- **CHALLENGE**: Reproduce the lines below verbatim, leaving the pictures out of your answer.

Lines of data
┄┄┄┄┄┄
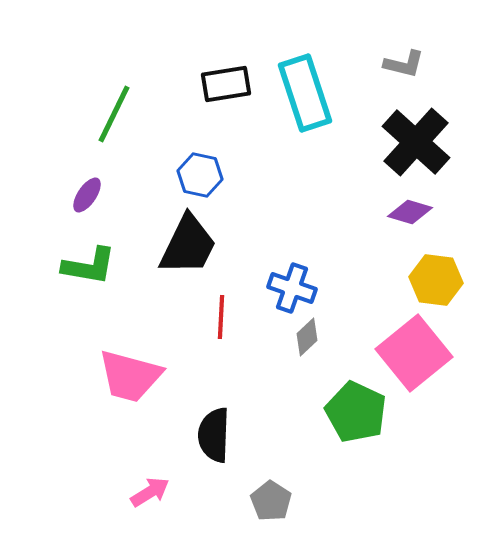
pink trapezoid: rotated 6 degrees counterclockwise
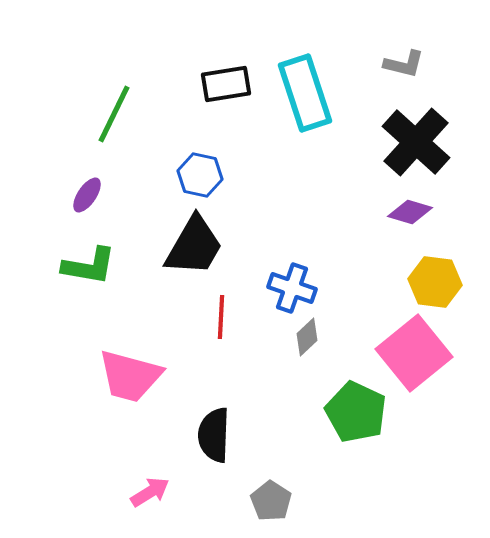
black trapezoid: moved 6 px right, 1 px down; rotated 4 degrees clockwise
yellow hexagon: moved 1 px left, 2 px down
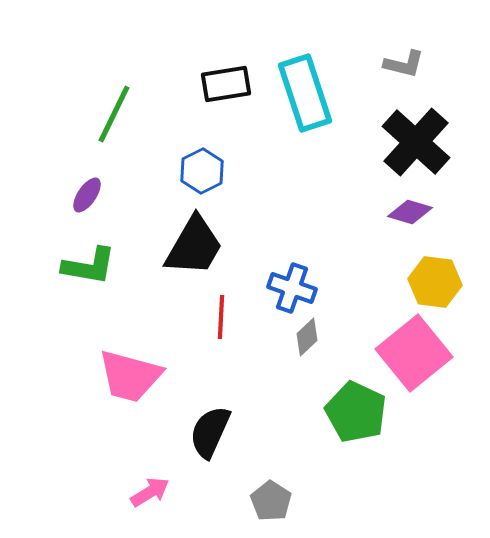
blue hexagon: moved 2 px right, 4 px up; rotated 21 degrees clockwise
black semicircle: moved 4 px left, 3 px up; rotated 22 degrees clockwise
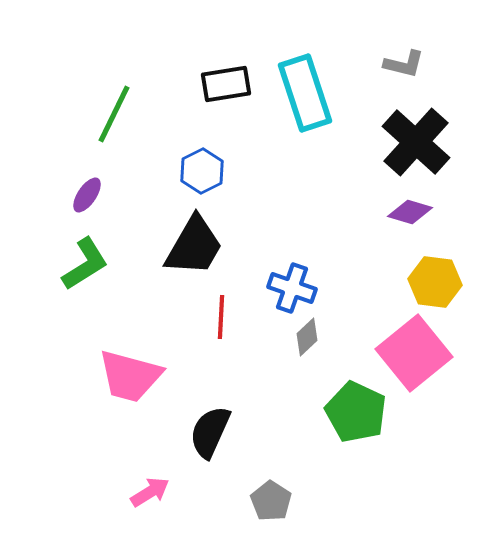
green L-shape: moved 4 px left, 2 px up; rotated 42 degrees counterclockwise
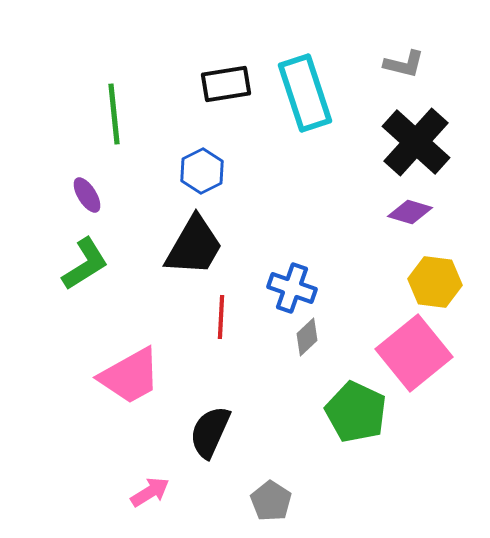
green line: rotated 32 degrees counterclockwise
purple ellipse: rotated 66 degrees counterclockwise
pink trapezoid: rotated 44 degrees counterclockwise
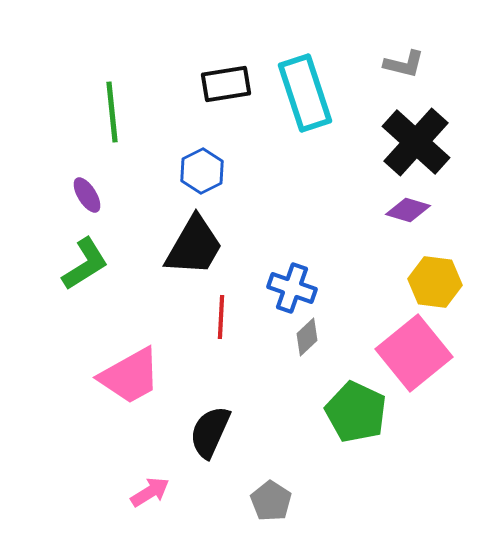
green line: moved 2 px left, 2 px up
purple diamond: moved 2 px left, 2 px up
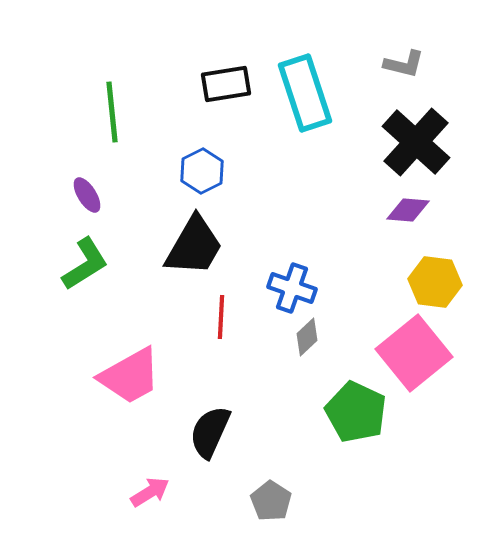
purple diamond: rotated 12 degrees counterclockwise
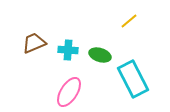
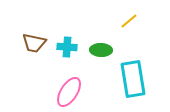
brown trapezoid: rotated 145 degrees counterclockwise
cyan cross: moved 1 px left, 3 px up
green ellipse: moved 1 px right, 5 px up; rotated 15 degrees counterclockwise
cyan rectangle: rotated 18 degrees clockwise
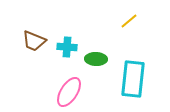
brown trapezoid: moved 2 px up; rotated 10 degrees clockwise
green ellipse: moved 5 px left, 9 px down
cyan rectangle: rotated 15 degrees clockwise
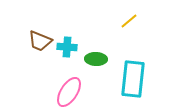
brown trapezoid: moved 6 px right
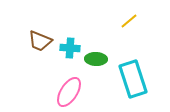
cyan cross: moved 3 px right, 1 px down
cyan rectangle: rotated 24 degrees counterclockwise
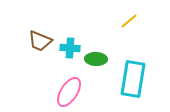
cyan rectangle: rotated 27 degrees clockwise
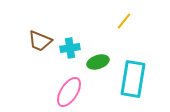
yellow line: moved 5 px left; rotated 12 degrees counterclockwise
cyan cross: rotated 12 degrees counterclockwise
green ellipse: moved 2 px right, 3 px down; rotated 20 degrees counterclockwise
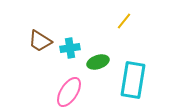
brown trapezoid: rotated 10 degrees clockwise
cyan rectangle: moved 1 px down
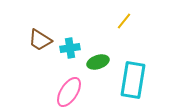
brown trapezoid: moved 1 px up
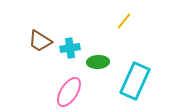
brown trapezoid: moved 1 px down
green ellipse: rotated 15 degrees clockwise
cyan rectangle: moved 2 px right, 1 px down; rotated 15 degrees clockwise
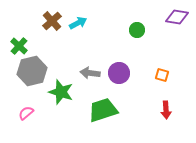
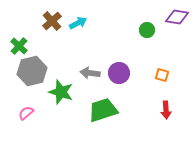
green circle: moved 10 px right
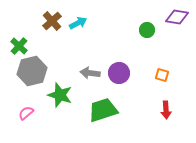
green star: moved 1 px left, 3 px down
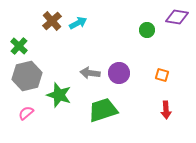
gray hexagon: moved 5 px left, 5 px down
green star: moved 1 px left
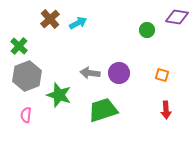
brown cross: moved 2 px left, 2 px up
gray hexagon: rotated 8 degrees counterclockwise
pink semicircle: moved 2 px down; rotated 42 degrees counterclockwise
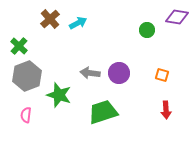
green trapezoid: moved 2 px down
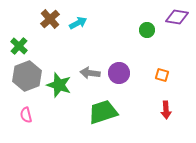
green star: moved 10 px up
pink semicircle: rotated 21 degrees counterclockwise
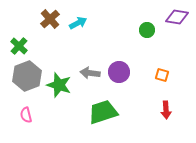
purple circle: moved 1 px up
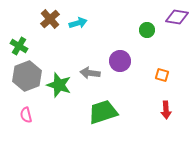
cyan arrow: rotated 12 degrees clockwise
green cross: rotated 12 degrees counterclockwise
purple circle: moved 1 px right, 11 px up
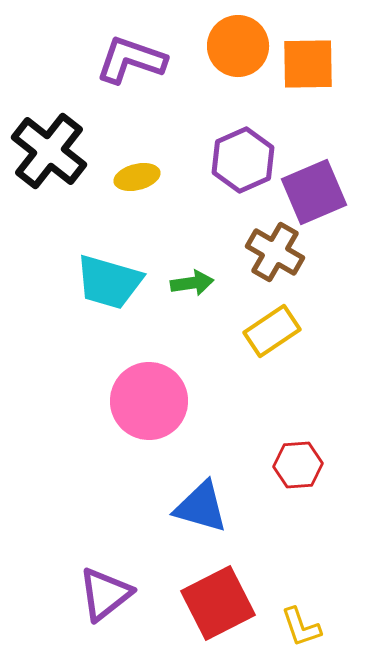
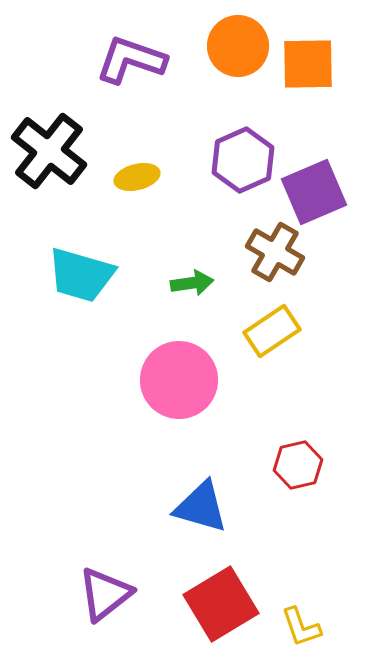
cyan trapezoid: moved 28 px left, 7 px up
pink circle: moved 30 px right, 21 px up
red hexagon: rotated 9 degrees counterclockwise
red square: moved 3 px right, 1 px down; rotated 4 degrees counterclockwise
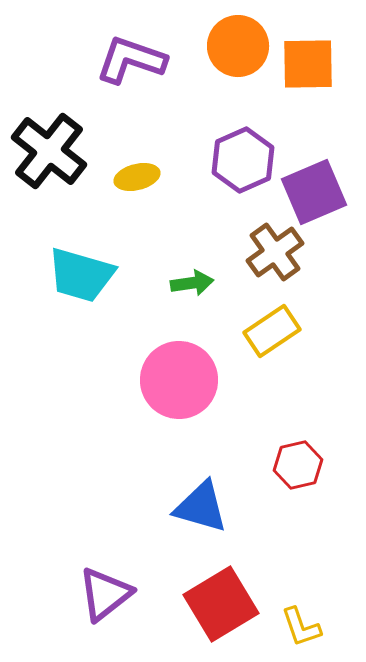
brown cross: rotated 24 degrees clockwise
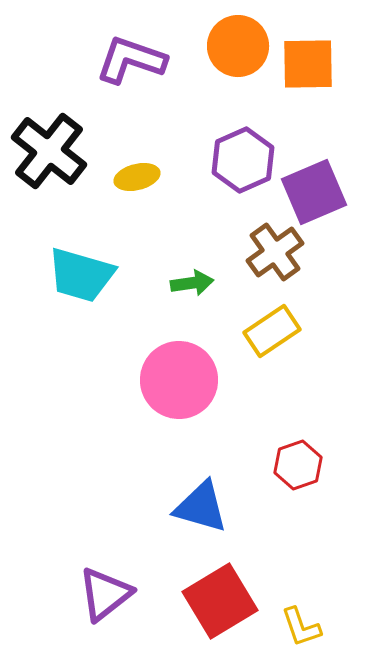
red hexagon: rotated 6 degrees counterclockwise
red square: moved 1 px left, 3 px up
┄┄┄┄┄┄
- **RESULT FOR THIS EXERCISE**:
pink trapezoid: rotated 6 degrees counterclockwise
black trapezoid: moved 6 px right, 1 px down; rotated 4 degrees clockwise
yellow hexagon: moved 1 px left, 2 px down
blue hexagon: moved 2 px right, 4 px up; rotated 21 degrees clockwise
black semicircle: moved 4 px left, 3 px up; rotated 22 degrees clockwise
green L-shape: moved 4 px left, 2 px up; rotated 42 degrees counterclockwise
green line: rotated 32 degrees counterclockwise
purple ellipse: rotated 66 degrees counterclockwise
pink trapezoid: rotated 44 degrees counterclockwise
green line: moved 2 px left, 2 px up
purple diamond: moved 2 px left, 2 px up
purple diamond: rotated 12 degrees counterclockwise
brown trapezoid: rotated 145 degrees counterclockwise
cyan cross: moved 1 px left, 3 px up
green ellipse: moved 1 px right, 5 px up; rotated 15 degrees counterclockwise
cyan rectangle: rotated 18 degrees clockwise
brown trapezoid: moved 2 px up; rotated 10 degrees clockwise
green ellipse: moved 5 px left, 9 px down
cyan rectangle: rotated 15 degrees clockwise
brown trapezoid: moved 6 px right
cyan cross: moved 3 px right, 1 px down
cyan rectangle: rotated 24 degrees counterclockwise
cyan rectangle: rotated 27 degrees clockwise
yellow line: moved 5 px left; rotated 12 degrees counterclockwise
cyan cross: rotated 12 degrees counterclockwise
green ellipse: moved 2 px right, 3 px down; rotated 20 degrees counterclockwise
brown trapezoid: rotated 10 degrees clockwise
cyan rectangle: moved 1 px down
brown trapezoid: moved 1 px up
brown trapezoid: moved 1 px down
green ellipse: rotated 15 degrees clockwise
cyan rectangle: moved 2 px right, 1 px down; rotated 15 degrees clockwise
green circle: moved 10 px right
green star: moved 1 px left, 3 px down
gray hexagon: moved 5 px left, 5 px down
green star: moved 1 px left
brown cross: moved 2 px left, 2 px up
gray hexagon: rotated 8 degrees counterclockwise
pink semicircle: moved 2 px down; rotated 42 degrees counterclockwise
green trapezoid: moved 2 px down
green star: moved 10 px up
pink semicircle: rotated 21 degrees counterclockwise
purple circle: moved 1 px up
cyan arrow: rotated 12 degrees clockwise
green cross: rotated 12 degrees counterclockwise
purple circle: moved 1 px right, 11 px up
cyan trapezoid: moved 28 px left, 7 px up
pink circle: moved 30 px right, 21 px up
red hexagon: rotated 9 degrees counterclockwise
red square: moved 3 px right, 1 px down; rotated 4 degrees counterclockwise
brown cross: rotated 24 degrees clockwise
red hexagon: rotated 6 degrees counterclockwise
red square: moved 1 px left, 3 px up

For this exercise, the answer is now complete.